*** GIVEN ENTRIES ***

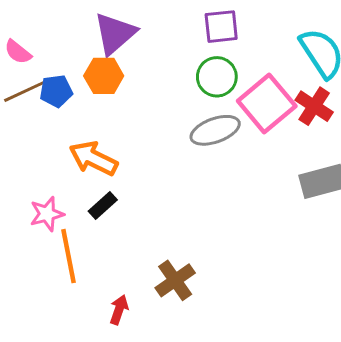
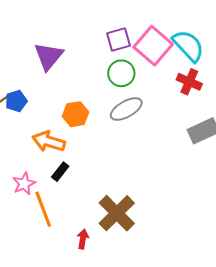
orange hexagon: (104, 76) -> (75, 114), moved
pink square: (267, 104) -> (153, 46), moved
brown cross: (175, 280) -> (117, 213), size x1.4

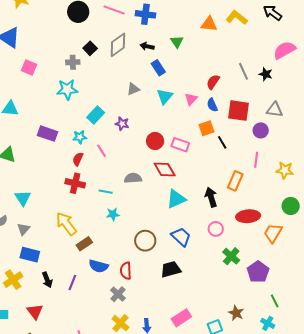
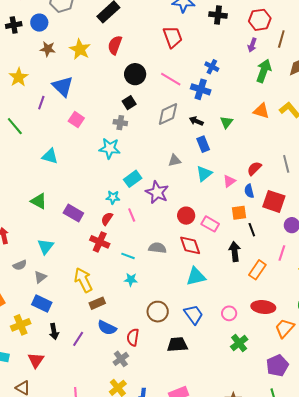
black square: (90, 48) -> (129, 103), moved
purple star: (122, 124) -> (157, 192), size x1.6
purple rectangle: (48, 134) -> (73, 213), moved
black arrow: (211, 197) -> (235, 252), moved
purple pentagon: (258, 272) -> (277, 366), moved

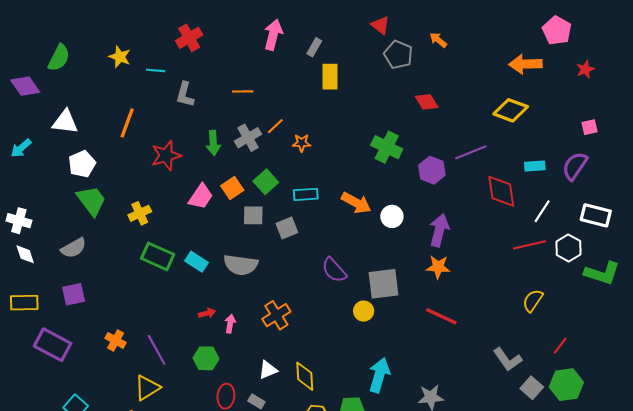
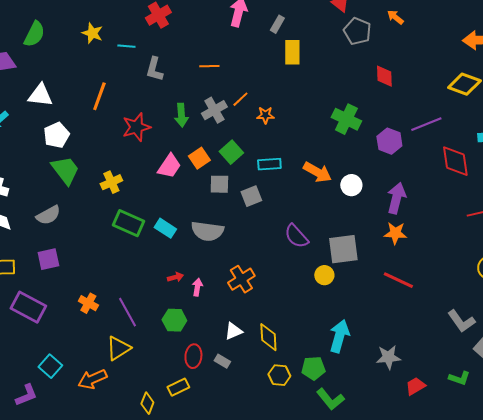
red diamond: (427, 102) -> (384, 76), turned 30

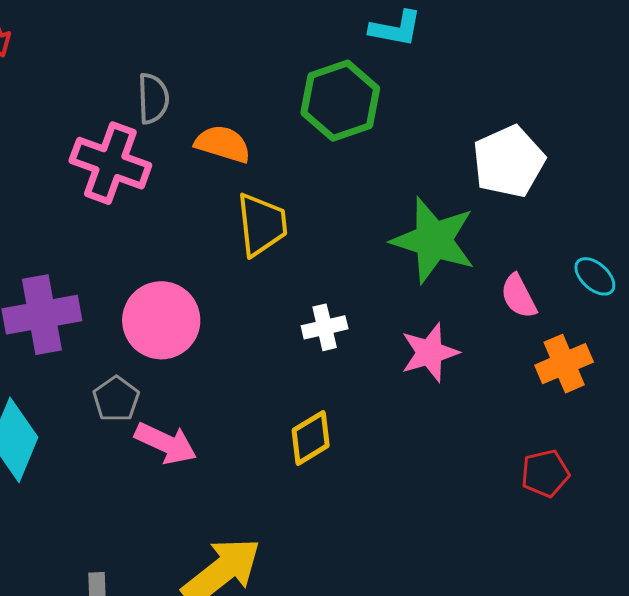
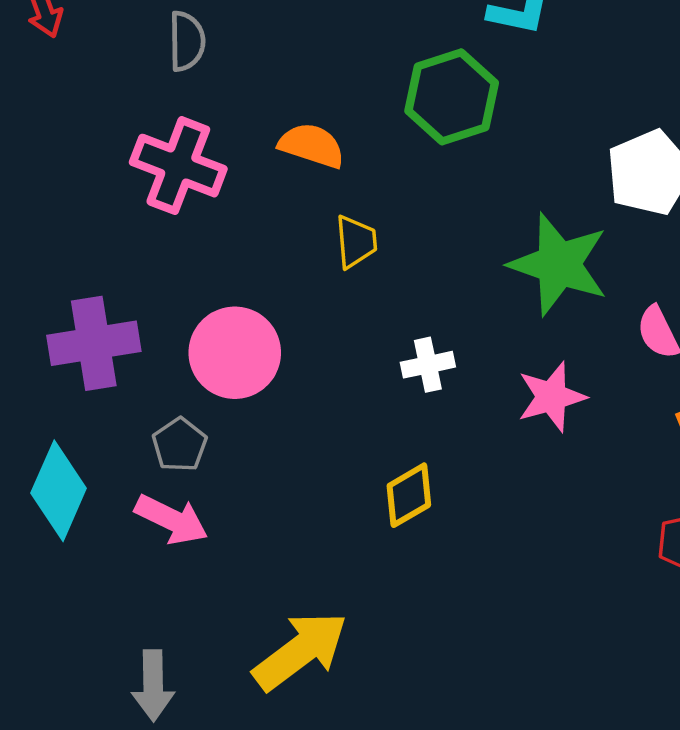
gray semicircle: (153, 98) -> (187, 41), moved
yellow trapezoid: (262, 225) -> (356, 242), size x0.7
pink arrow: (166, 443) -> (171, 519), moved

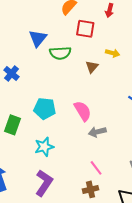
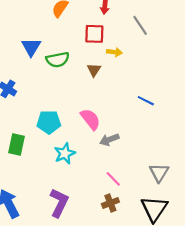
red square: (85, 29) -> (94, 34), moved
cyan star: (44, 147) -> (65, 153), moved

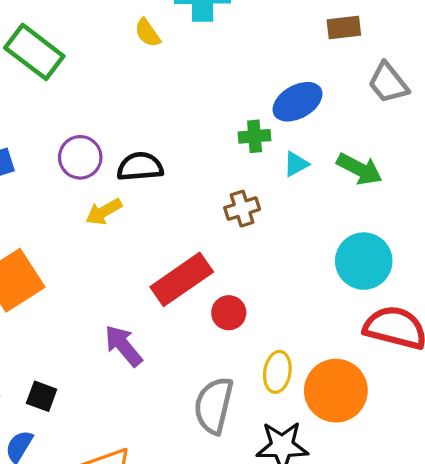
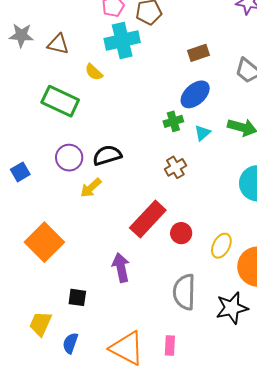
brown rectangle: (344, 27) -> (199, 53), moved
green rectangle: (34, 52) -> (60, 101), moved
purple arrow: (123, 346) -> (121, 267), turned 40
yellow ellipse: (277, 372) -> (221, 246), moved, turned 30
black square: (42, 396) -> (77, 297), moved

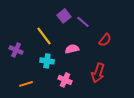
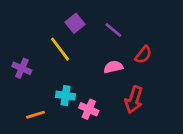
purple square: (64, 16) -> (75, 23), moved
pink semicircle: (72, 49) -> (113, 67), moved
cyan cross: (47, 61) -> (66, 96), moved

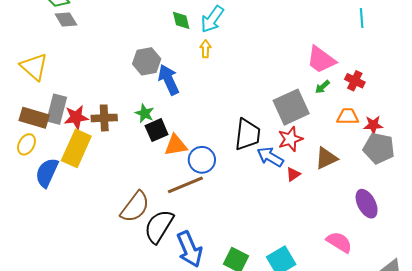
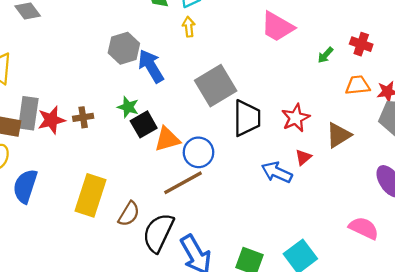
pink trapezoid: (321, 60) -> (277, 27), moved
gray square: (291, 107) -> (216, 86), moved
brown cross: (104, 118) -> (83, 117), size x0.7
yellow rectangle: (76, 148) -> (90, 195), moved
blue arrow: (270, 157) -> (277, 172), moved
brown semicircle: (135, 207) -> (129, 214), size x0.7

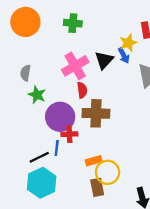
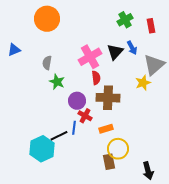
green cross: (73, 23) -> (125, 20), moved, turned -35
yellow star: (128, 43) -> (143, 83), moved
purple circle: (60, 117) -> (77, 101), size x0.7
red cross: (69, 134) -> (85, 116), turned 32
orange rectangle: (94, 161) -> (106, 129), moved
cyan hexagon: (42, 183) -> (42, 149), moved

*** End of GIVEN ENTRIES ***

**THE PROBLEM**.
Only the records, copied exactly and free of pictures, belong in the answer.

**TASK OUTPUT**.
orange hexagon: (104, 76) -> (75, 114), moved
pink square: (267, 104) -> (153, 46), moved
brown cross: (175, 280) -> (117, 213), size x1.4

black square: (90, 48) -> (129, 103), moved
purple star: (122, 124) -> (157, 192), size x1.6
purple rectangle: (48, 134) -> (73, 213), moved
black arrow: (211, 197) -> (235, 252), moved
purple pentagon: (258, 272) -> (277, 366), moved

red diamond: (427, 102) -> (384, 76), turned 30

gray semicircle: (153, 98) -> (187, 41), moved
yellow trapezoid: (262, 225) -> (356, 242), size x0.7
pink arrow: (166, 443) -> (171, 519), moved

red square: (85, 29) -> (94, 34), moved
cyan star: (44, 147) -> (65, 153), moved

brown rectangle: (344, 27) -> (199, 53), moved
green rectangle: (34, 52) -> (60, 101), moved
purple arrow: (123, 346) -> (121, 267), turned 40
yellow ellipse: (277, 372) -> (221, 246), moved, turned 30
black square: (42, 396) -> (77, 297), moved

purple square: (64, 16) -> (75, 23), moved
pink semicircle: (72, 49) -> (113, 67), moved
cyan cross: (47, 61) -> (66, 96), moved

pink trapezoid: (321, 60) -> (277, 27), moved
gray square: (291, 107) -> (216, 86), moved
brown cross: (104, 118) -> (83, 117), size x0.7
yellow rectangle: (76, 148) -> (90, 195), moved
blue arrow: (270, 157) -> (277, 172), moved
brown semicircle: (135, 207) -> (129, 214), size x0.7

green cross: (73, 23) -> (125, 20), moved, turned -35
yellow star: (128, 43) -> (143, 83), moved
purple circle: (60, 117) -> (77, 101), size x0.7
red cross: (69, 134) -> (85, 116), turned 32
orange rectangle: (94, 161) -> (106, 129), moved
cyan hexagon: (42, 183) -> (42, 149), moved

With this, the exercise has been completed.